_AVAILABLE DATA_.

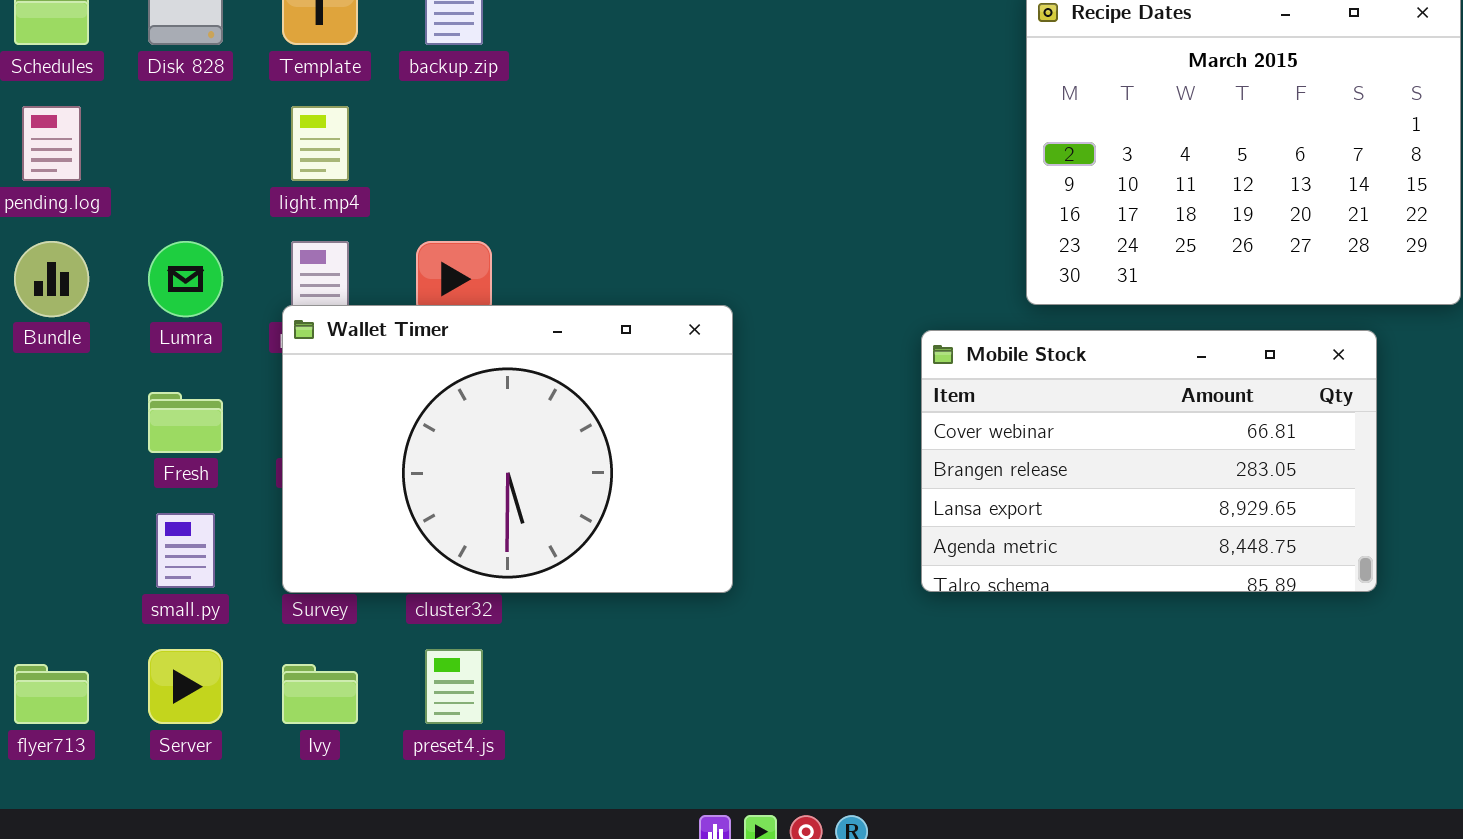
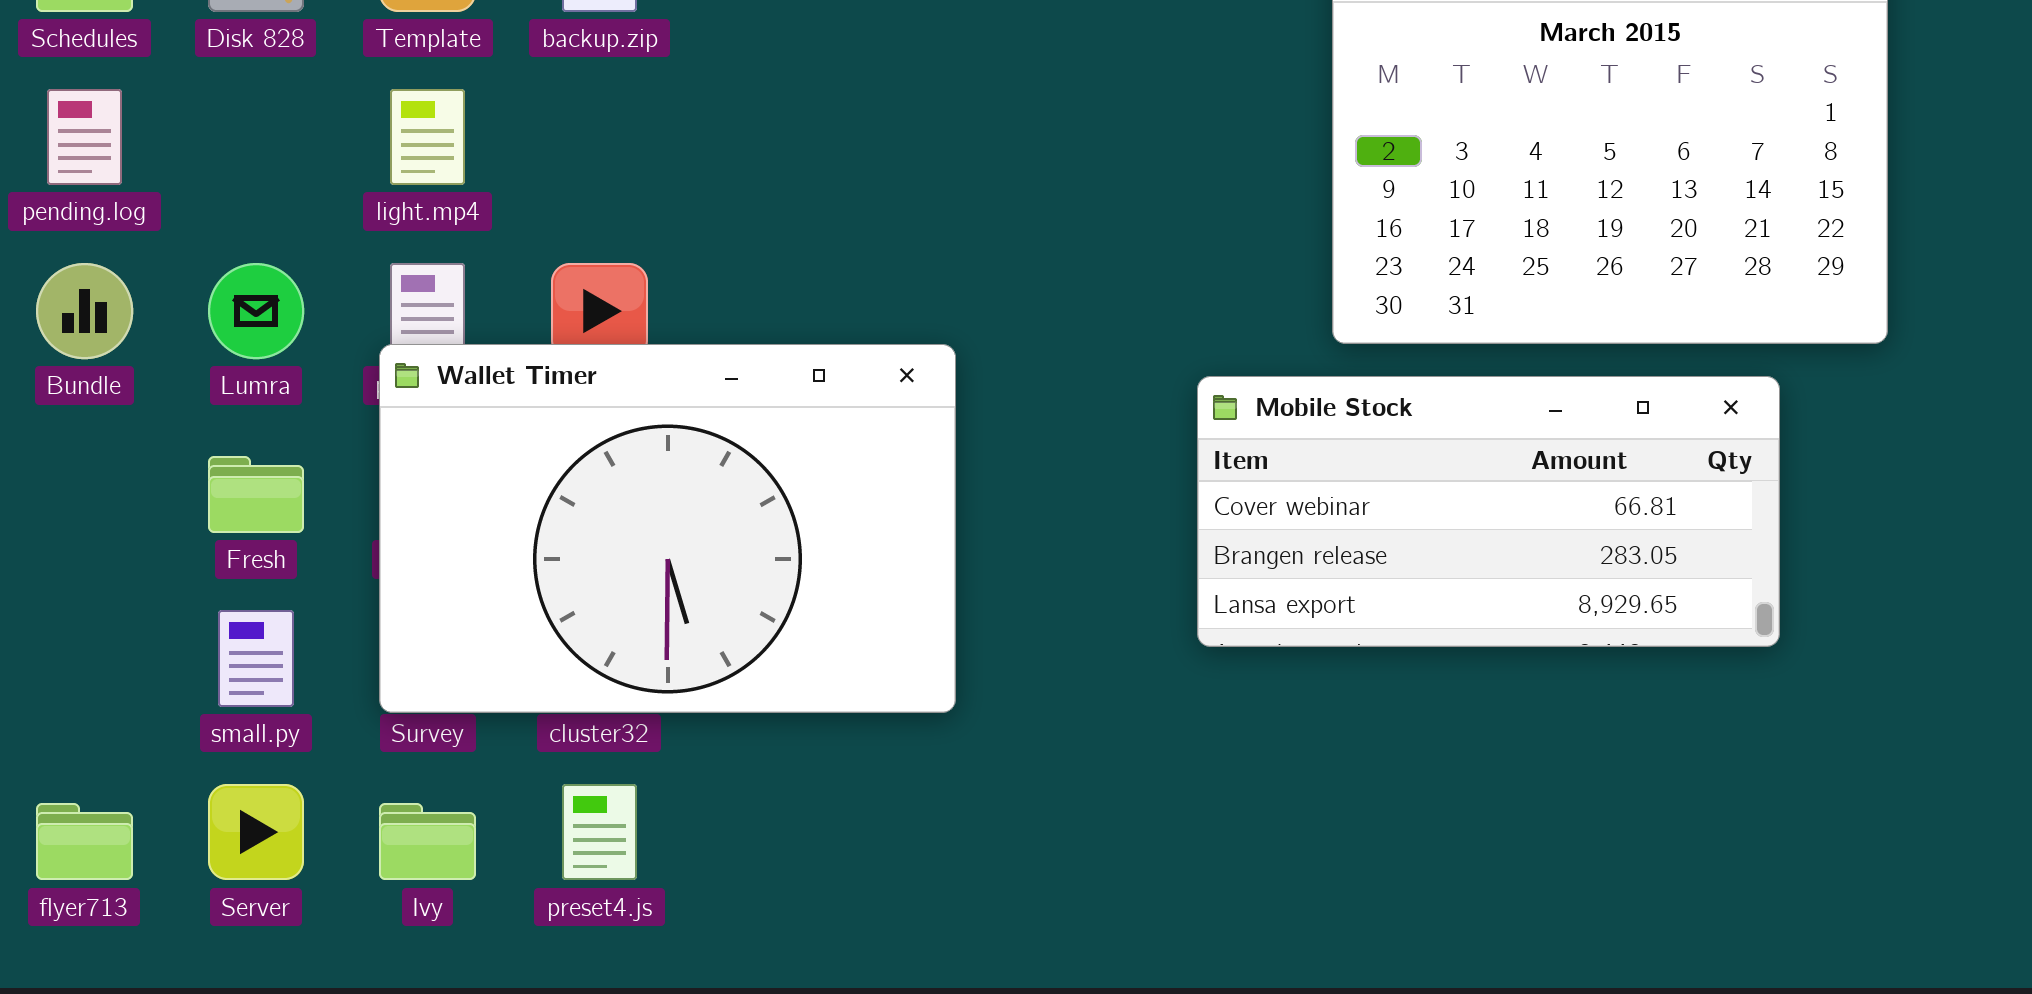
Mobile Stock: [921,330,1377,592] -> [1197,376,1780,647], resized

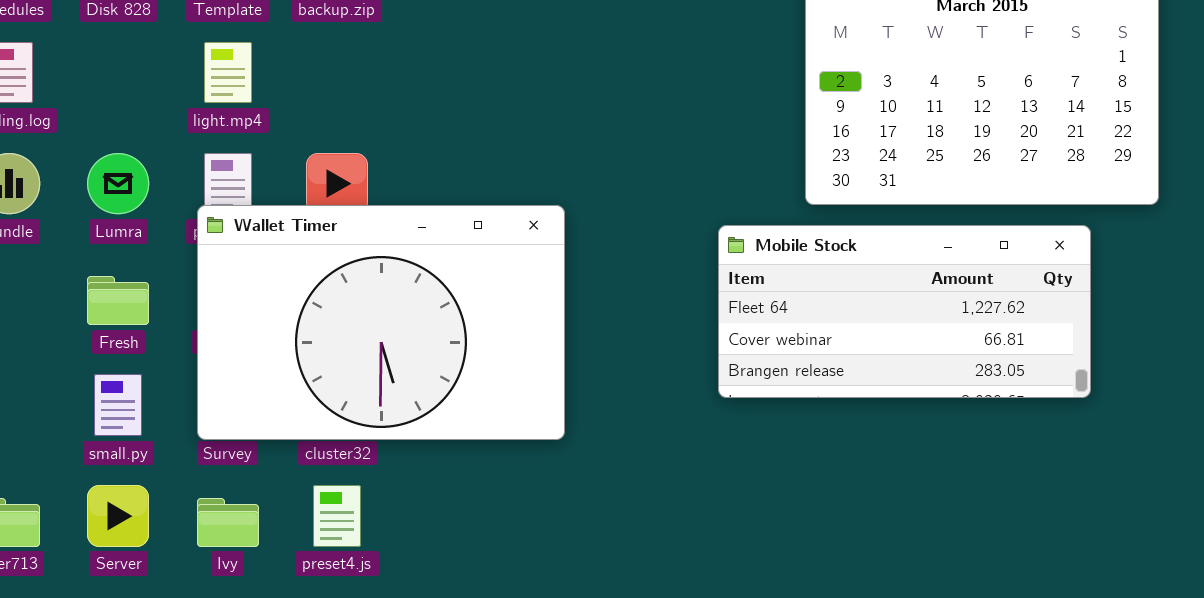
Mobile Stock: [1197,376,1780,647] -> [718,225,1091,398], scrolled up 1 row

---

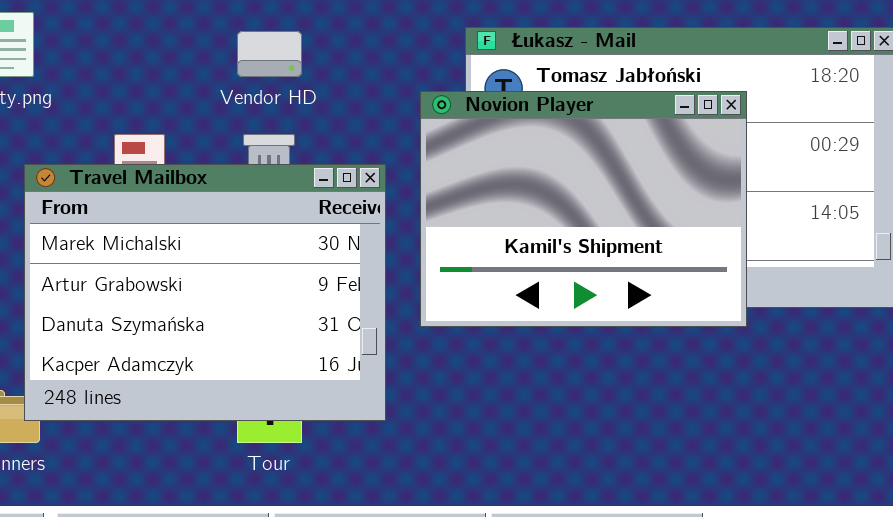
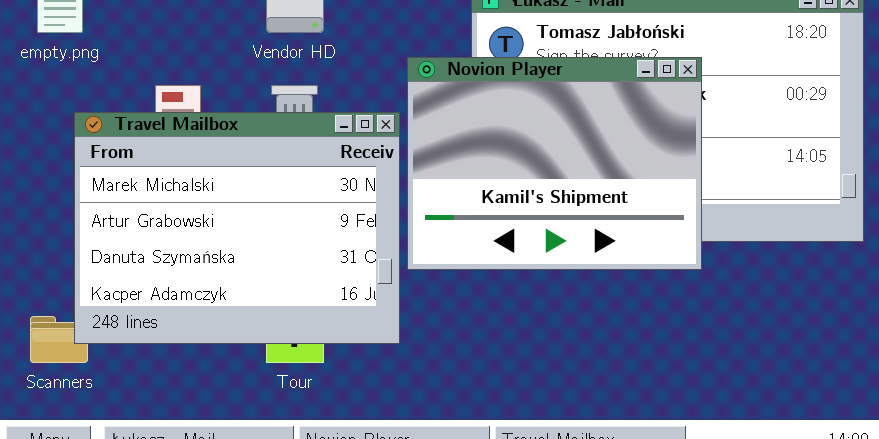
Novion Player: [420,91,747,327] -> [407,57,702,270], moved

---

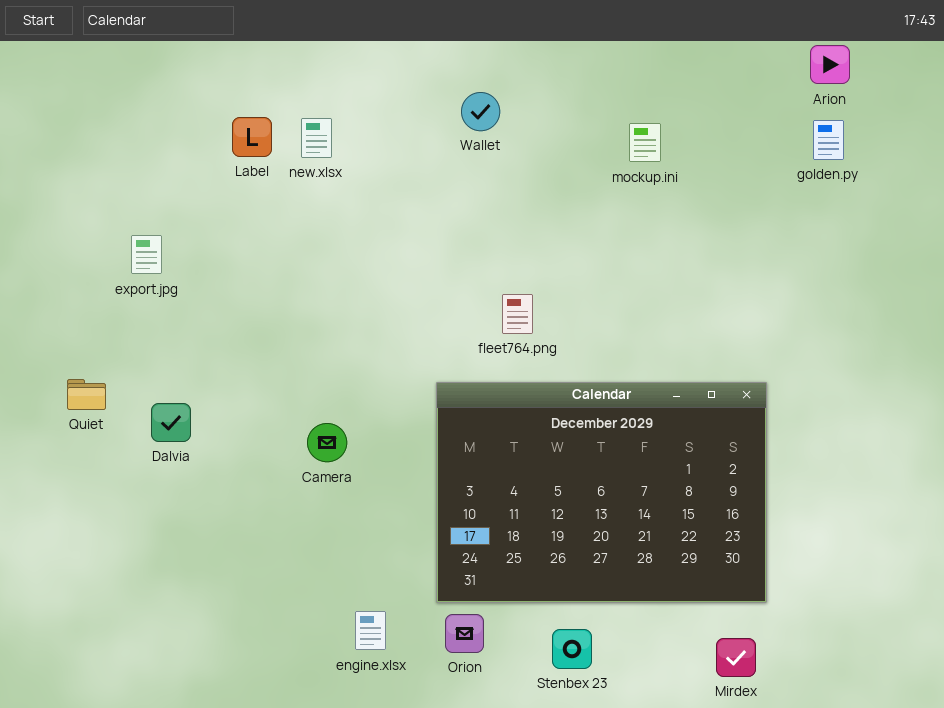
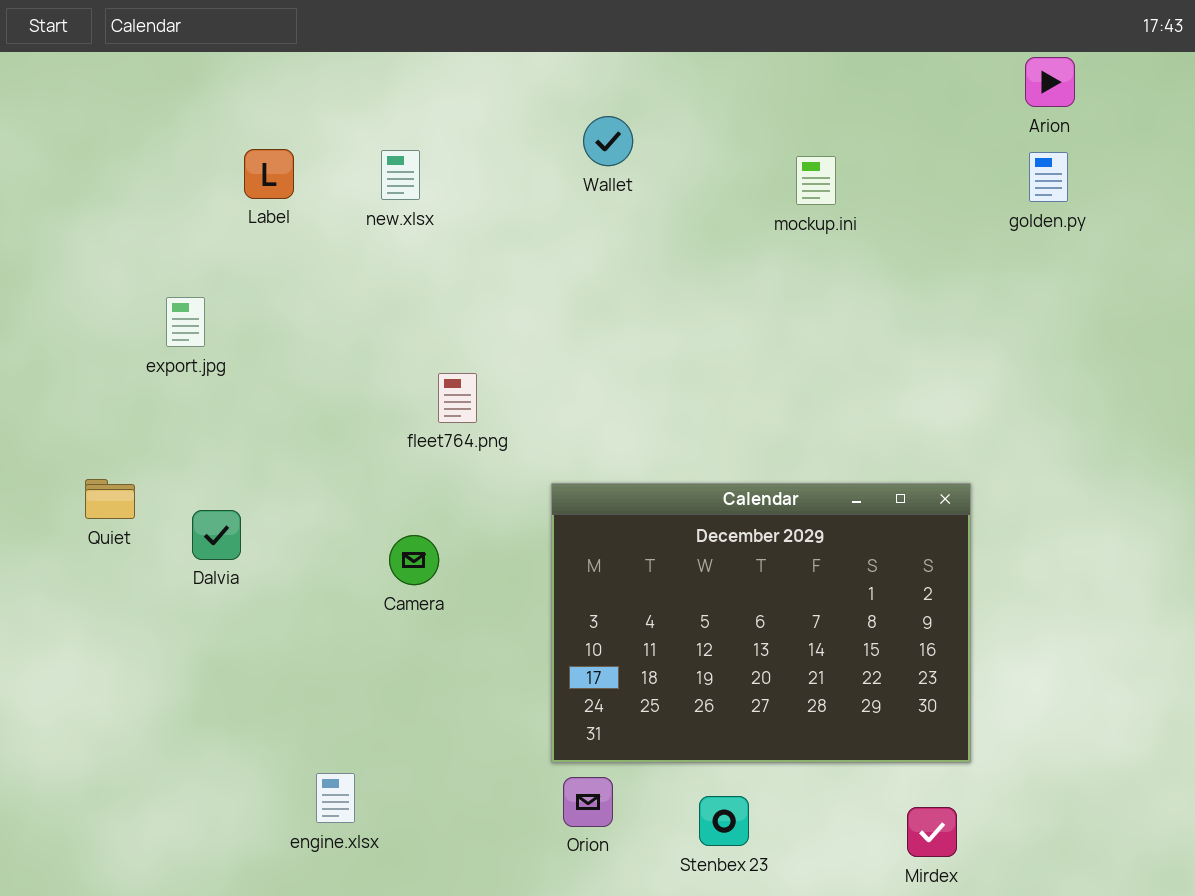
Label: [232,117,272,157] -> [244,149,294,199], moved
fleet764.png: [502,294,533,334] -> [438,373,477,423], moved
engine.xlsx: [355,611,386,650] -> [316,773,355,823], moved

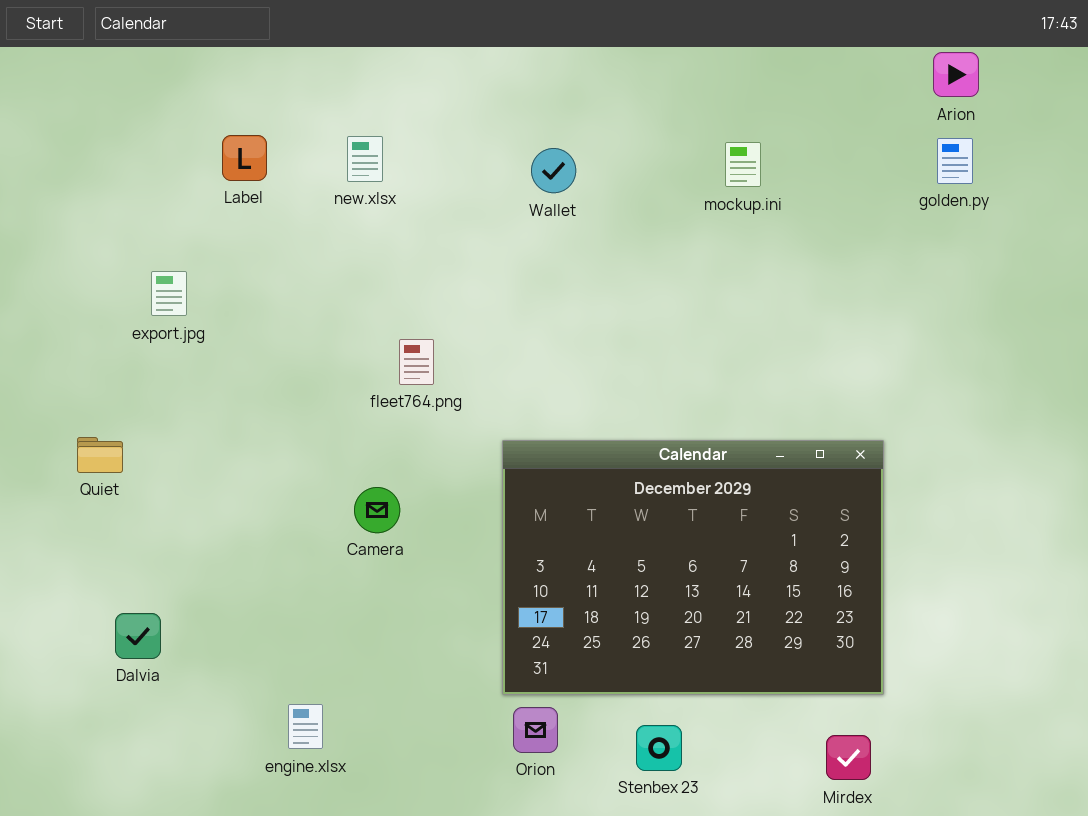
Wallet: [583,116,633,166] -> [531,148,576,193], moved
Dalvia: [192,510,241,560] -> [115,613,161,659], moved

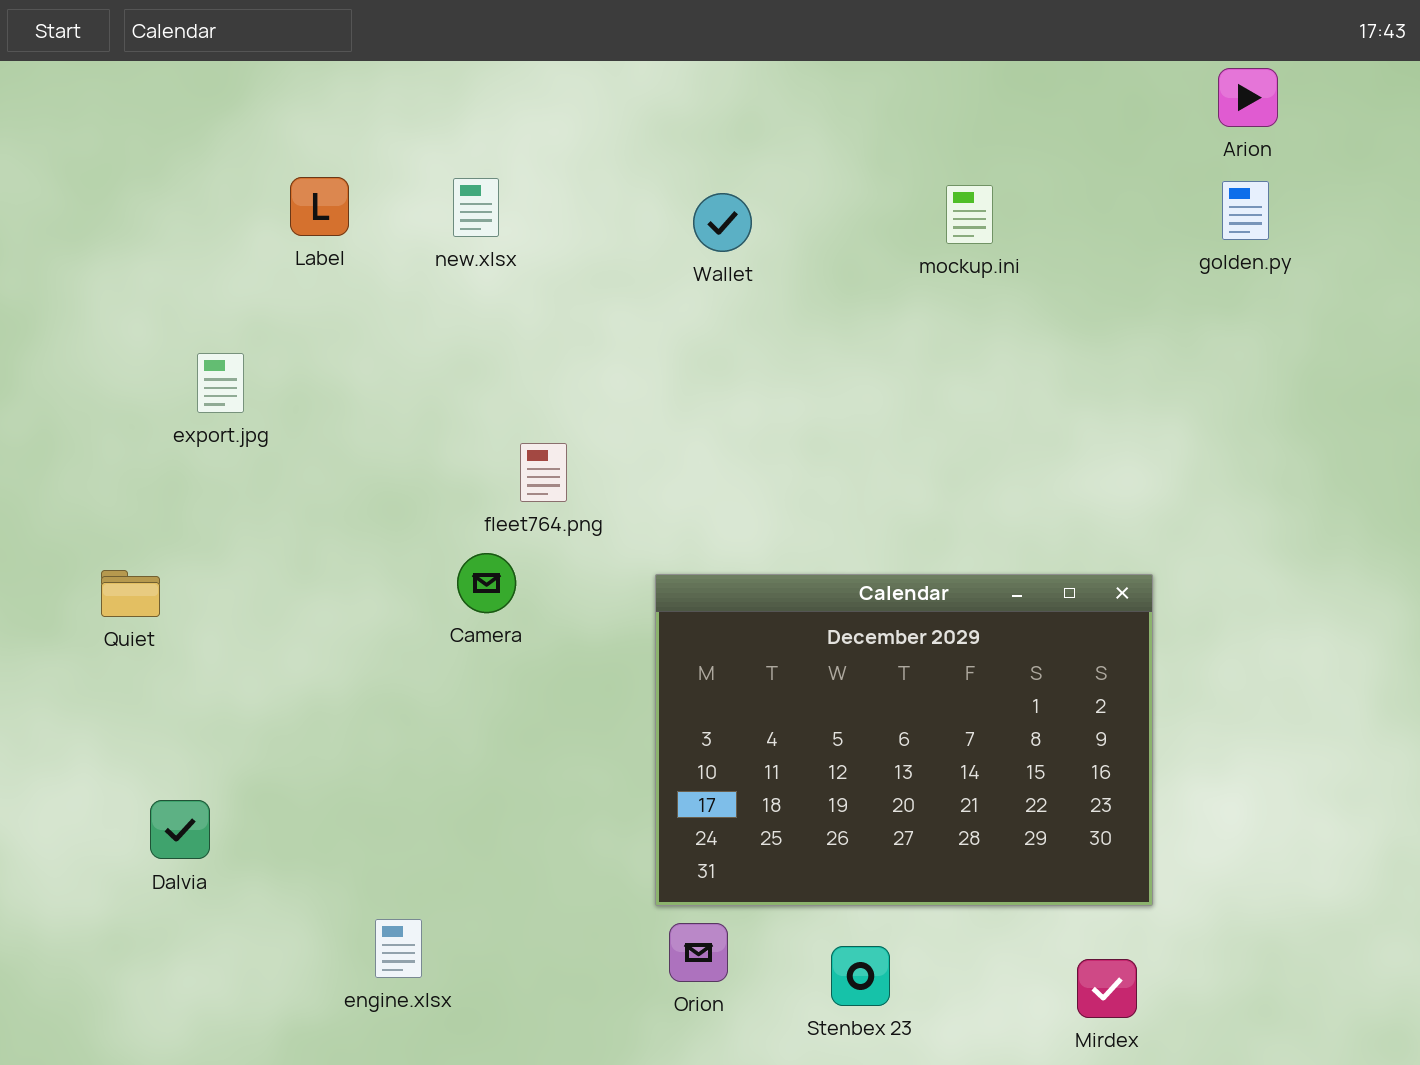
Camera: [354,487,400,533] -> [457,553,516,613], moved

_TASK ITEM_.
The result should be an exact copy of only the lines above from the one that holds "Dalvia: [192,510,241,560] ->" through the one that holds "Camera: [354,487,400,533] ->", both ends included, without pictures.

_EXERCISE OUTPUT_.
Dalvia: [192,510,241,560] -> [115,613,161,659], moved

Camera: [354,487,400,533] -> [457,553,516,613], moved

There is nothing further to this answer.